▶ **Exercise**
Print out each entry without alteration, and keep the pictures out.

▶ **Records supplied**

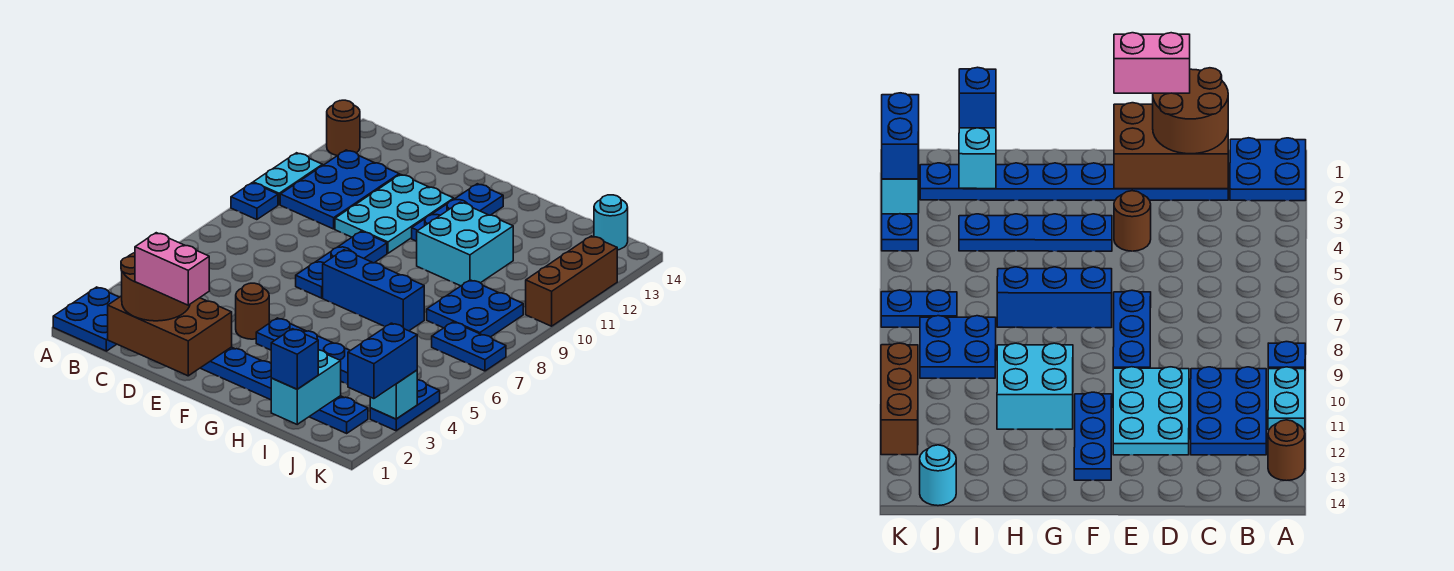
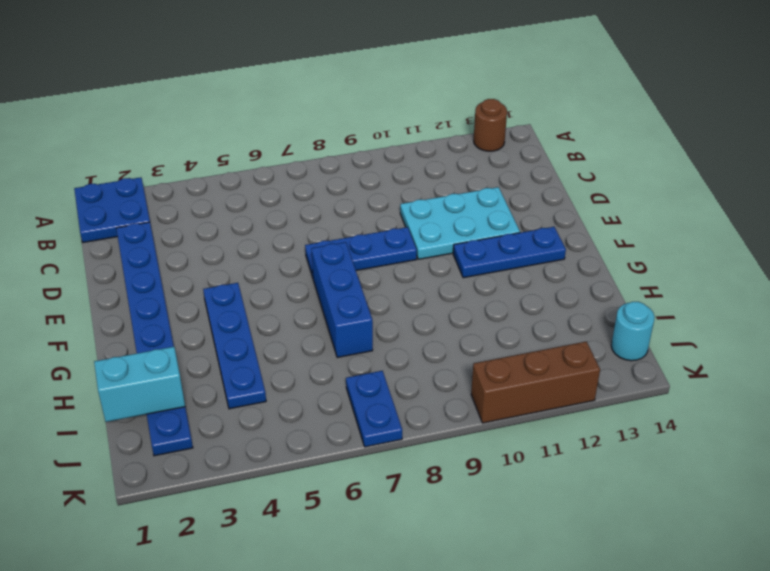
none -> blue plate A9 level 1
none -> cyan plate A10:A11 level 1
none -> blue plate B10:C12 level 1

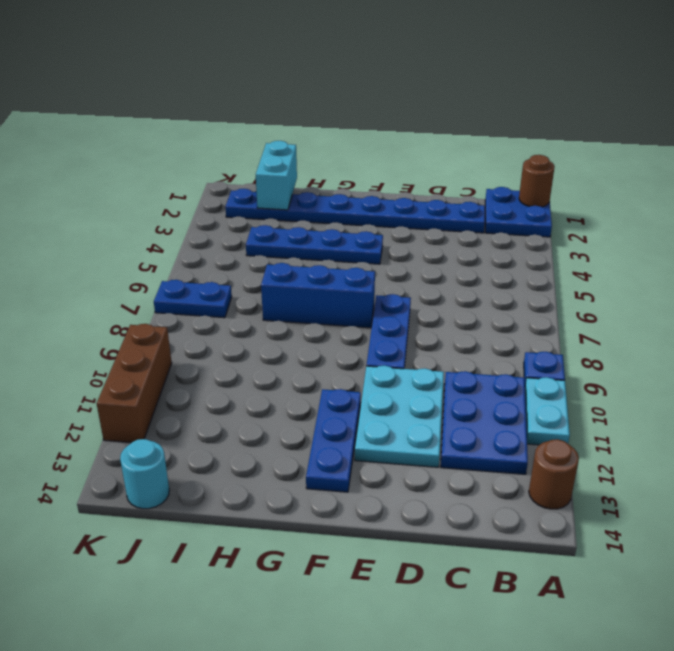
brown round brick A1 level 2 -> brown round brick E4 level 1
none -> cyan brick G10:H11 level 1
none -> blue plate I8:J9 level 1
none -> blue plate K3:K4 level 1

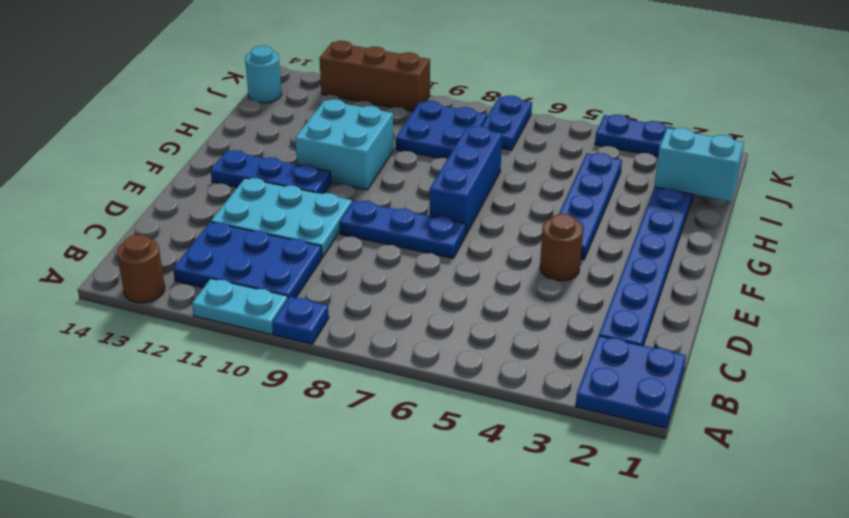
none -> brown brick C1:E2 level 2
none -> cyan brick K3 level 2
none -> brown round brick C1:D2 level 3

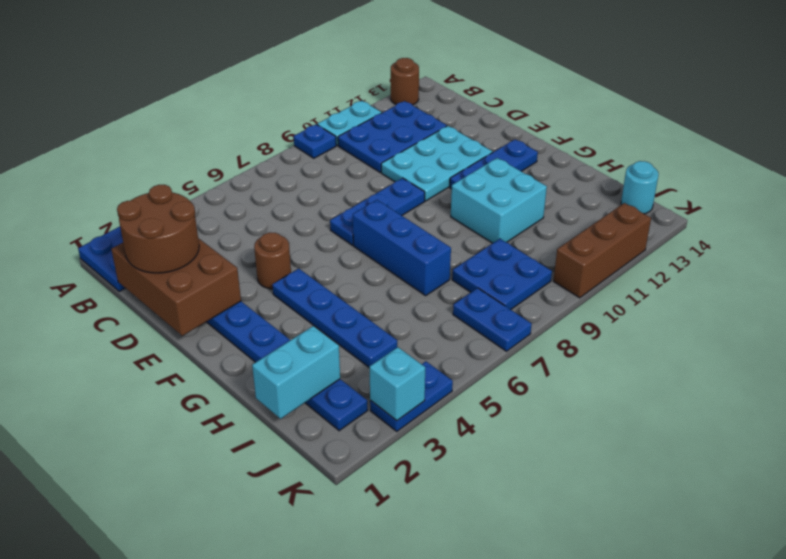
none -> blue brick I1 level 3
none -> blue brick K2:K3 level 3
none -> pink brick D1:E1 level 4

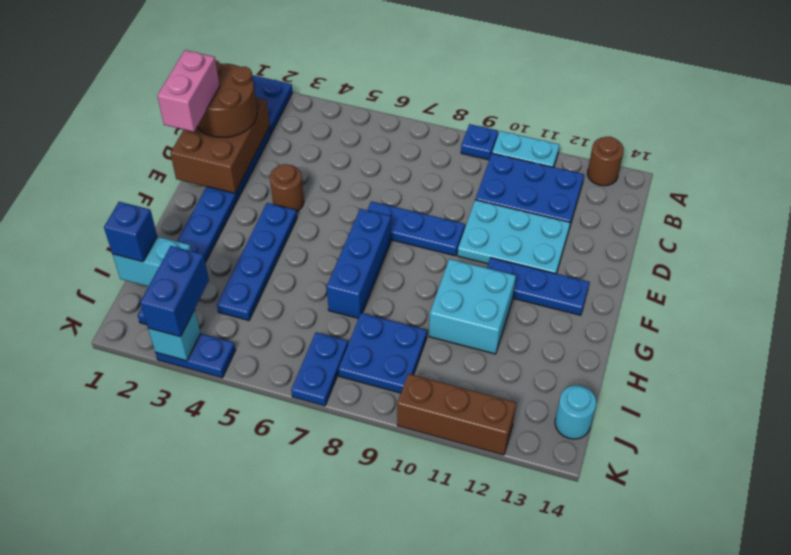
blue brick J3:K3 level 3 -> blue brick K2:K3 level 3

▶ **Finished exercise**
none -> blue plate A9 level 1
none -> cyan plate A10:A11 level 1
none -> blue plate B10:C12 level 1

brown round brick A1 level 2 -> brown round brick E4 level 1
none -> cyan brick G10:H11 level 1
none -> blue plate I8:J9 level 1
none -> blue plate K3:K4 level 1

none -> brown brick C1:E2 level 2
none -> cyan brick K3 level 2
none -> brown round brick C1:D2 level 3

none -> blue brick I1 level 3
none -> blue brick K2:K3 level 3
none -> pink brick D1:E1 level 4

blue brick J3:K3 level 3 -> blue brick K2:K3 level 3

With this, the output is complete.